Task inputs:
*** Begin section ***
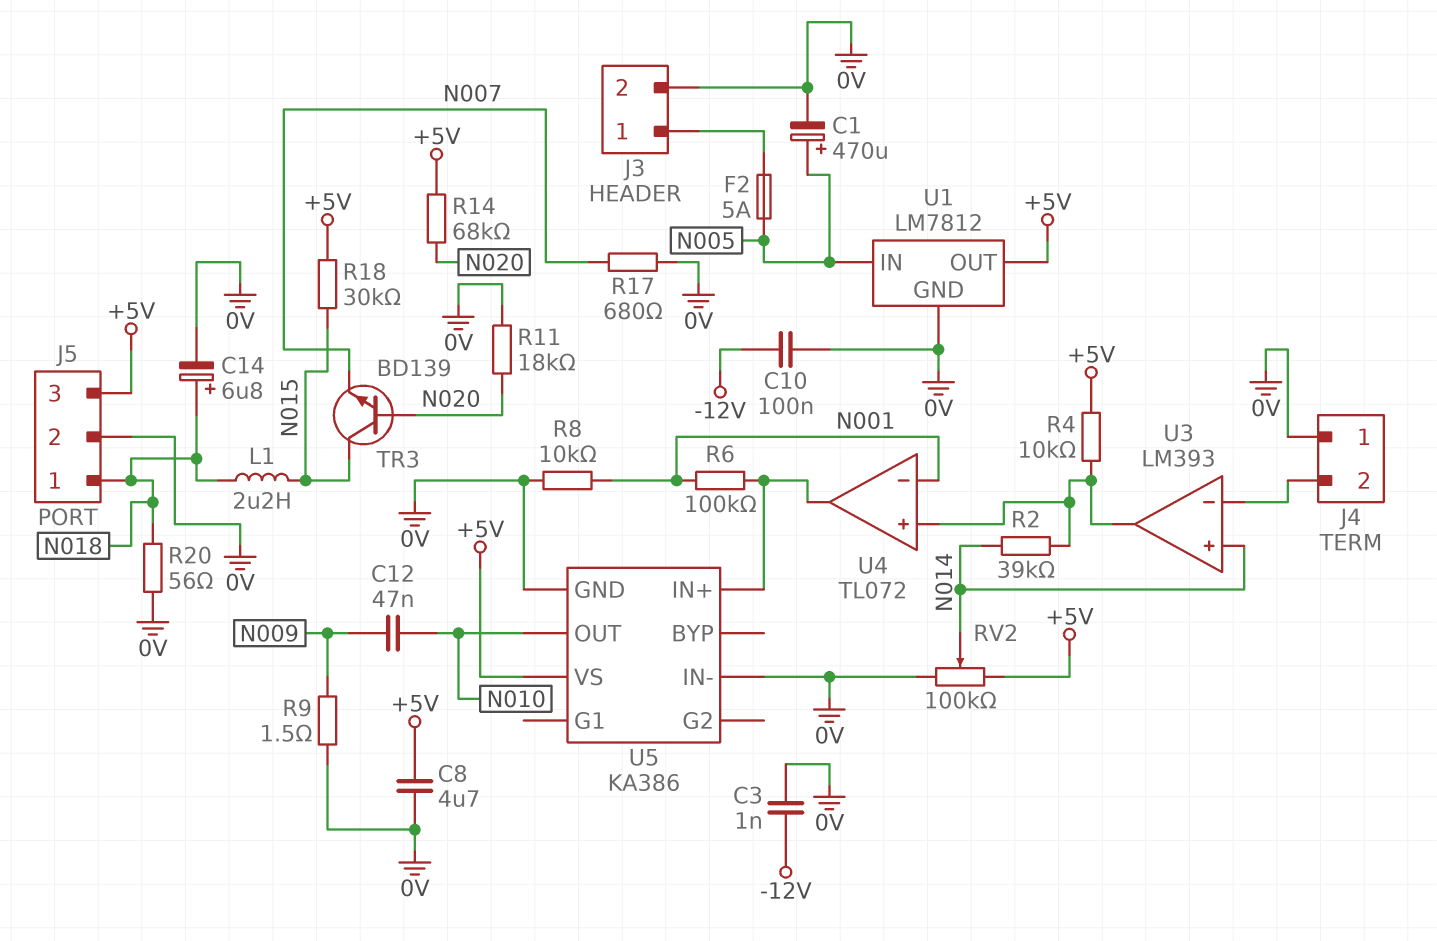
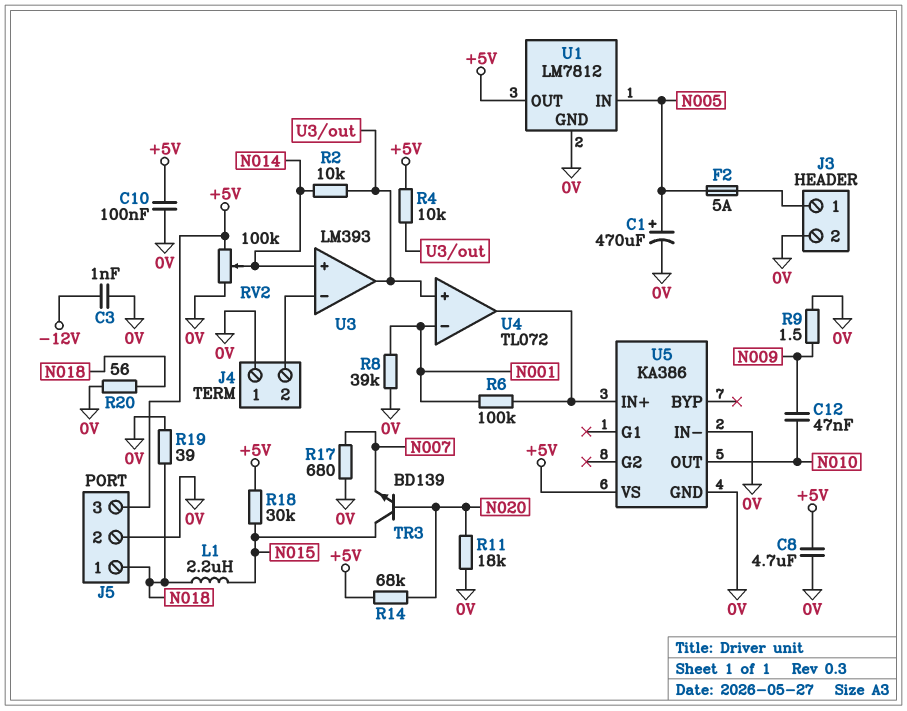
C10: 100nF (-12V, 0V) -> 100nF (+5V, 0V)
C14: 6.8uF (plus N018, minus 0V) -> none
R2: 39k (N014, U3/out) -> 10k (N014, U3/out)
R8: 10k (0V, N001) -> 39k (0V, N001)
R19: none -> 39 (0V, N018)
*** End section ***
*** Begin section ***
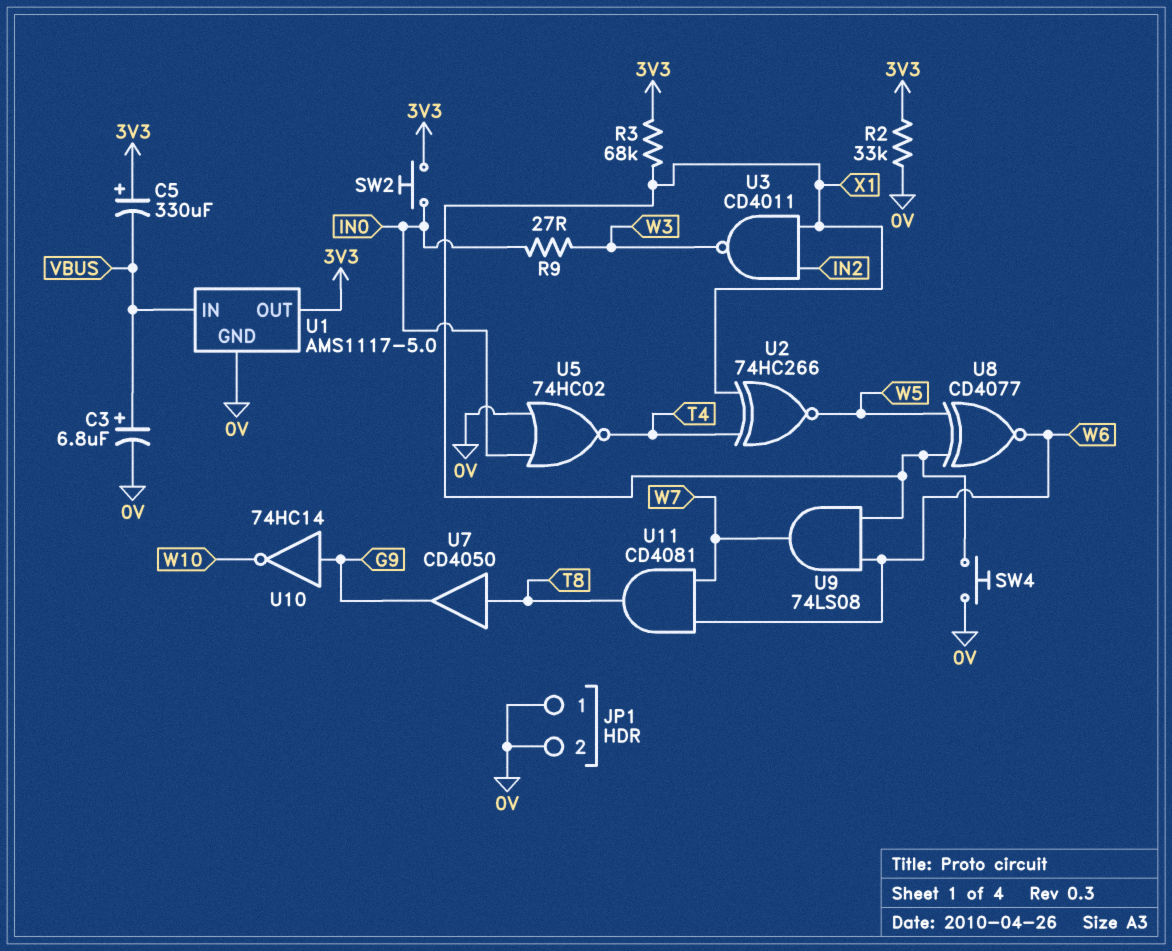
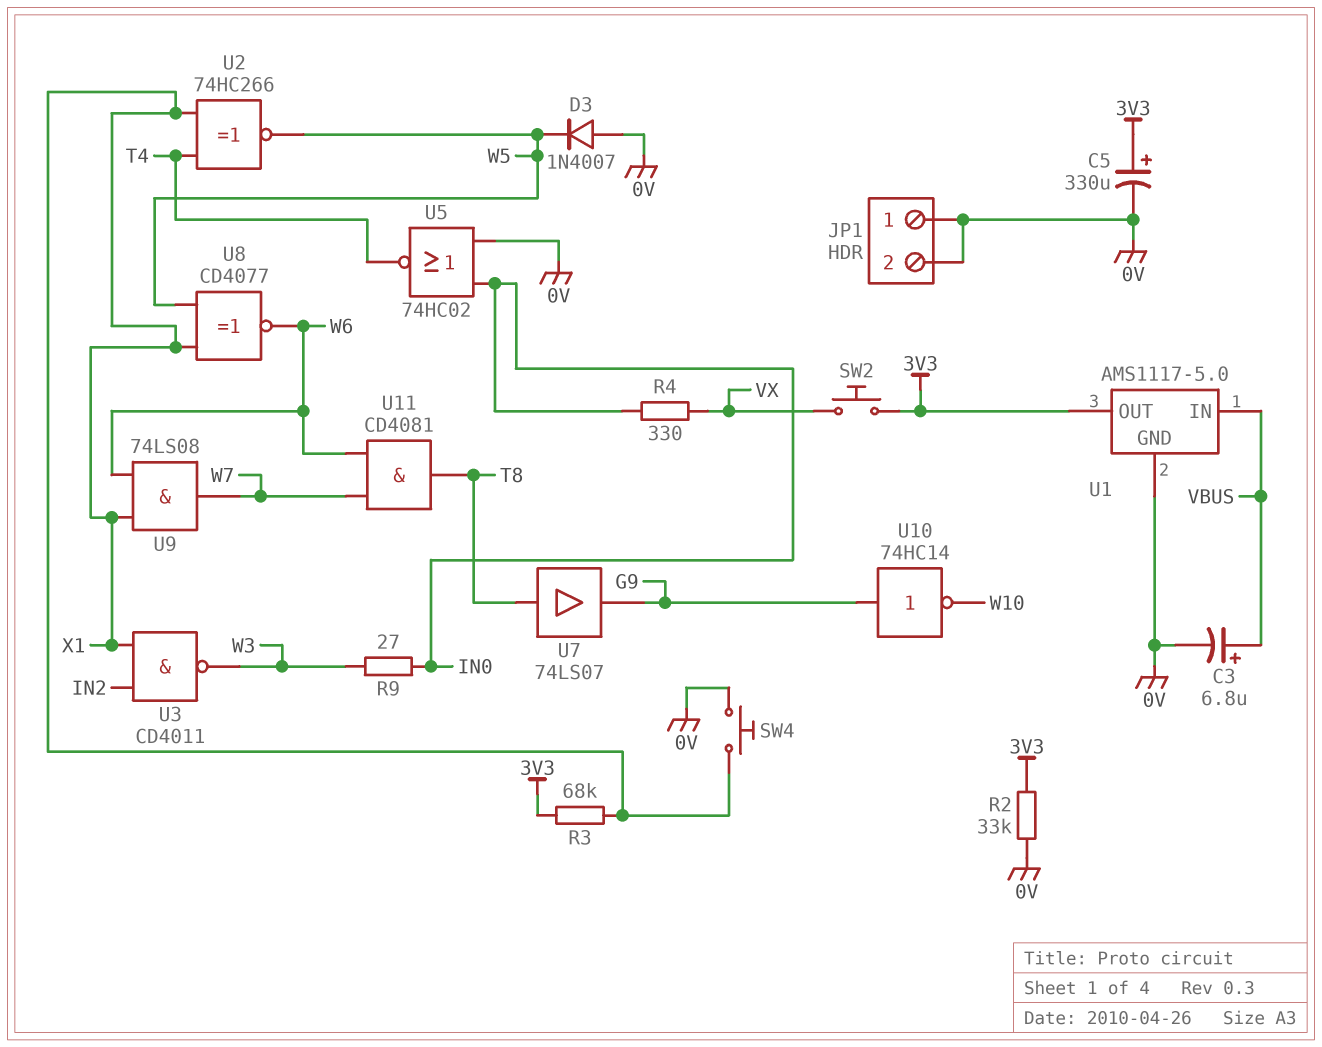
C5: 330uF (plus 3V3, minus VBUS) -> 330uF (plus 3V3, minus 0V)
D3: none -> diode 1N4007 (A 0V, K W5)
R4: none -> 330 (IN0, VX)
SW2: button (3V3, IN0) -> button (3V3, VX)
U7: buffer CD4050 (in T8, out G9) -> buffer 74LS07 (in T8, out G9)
*** End section ***
*** Begin section ***
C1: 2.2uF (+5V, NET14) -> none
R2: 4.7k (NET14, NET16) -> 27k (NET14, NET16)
*** End section ***
Exact duplication is required for the lines above, from the line that contains "C10: 100nF (-12V, 0V) -> 100nF (+5V, 0V)" to the line that contains "R19: none -> 39 (0V, N018)", inclusive; omit all others.

C10: 100nF (-12V, 0V) -> 100nF (+5V, 0V)
C14: 6.8uF (plus N018, minus 0V) -> none
R2: 39k (N014, U3/out) -> 10k (N014, U3/out)
R8: 10k (0V, N001) -> 39k (0V, N001)
R19: none -> 39 (0V, N018)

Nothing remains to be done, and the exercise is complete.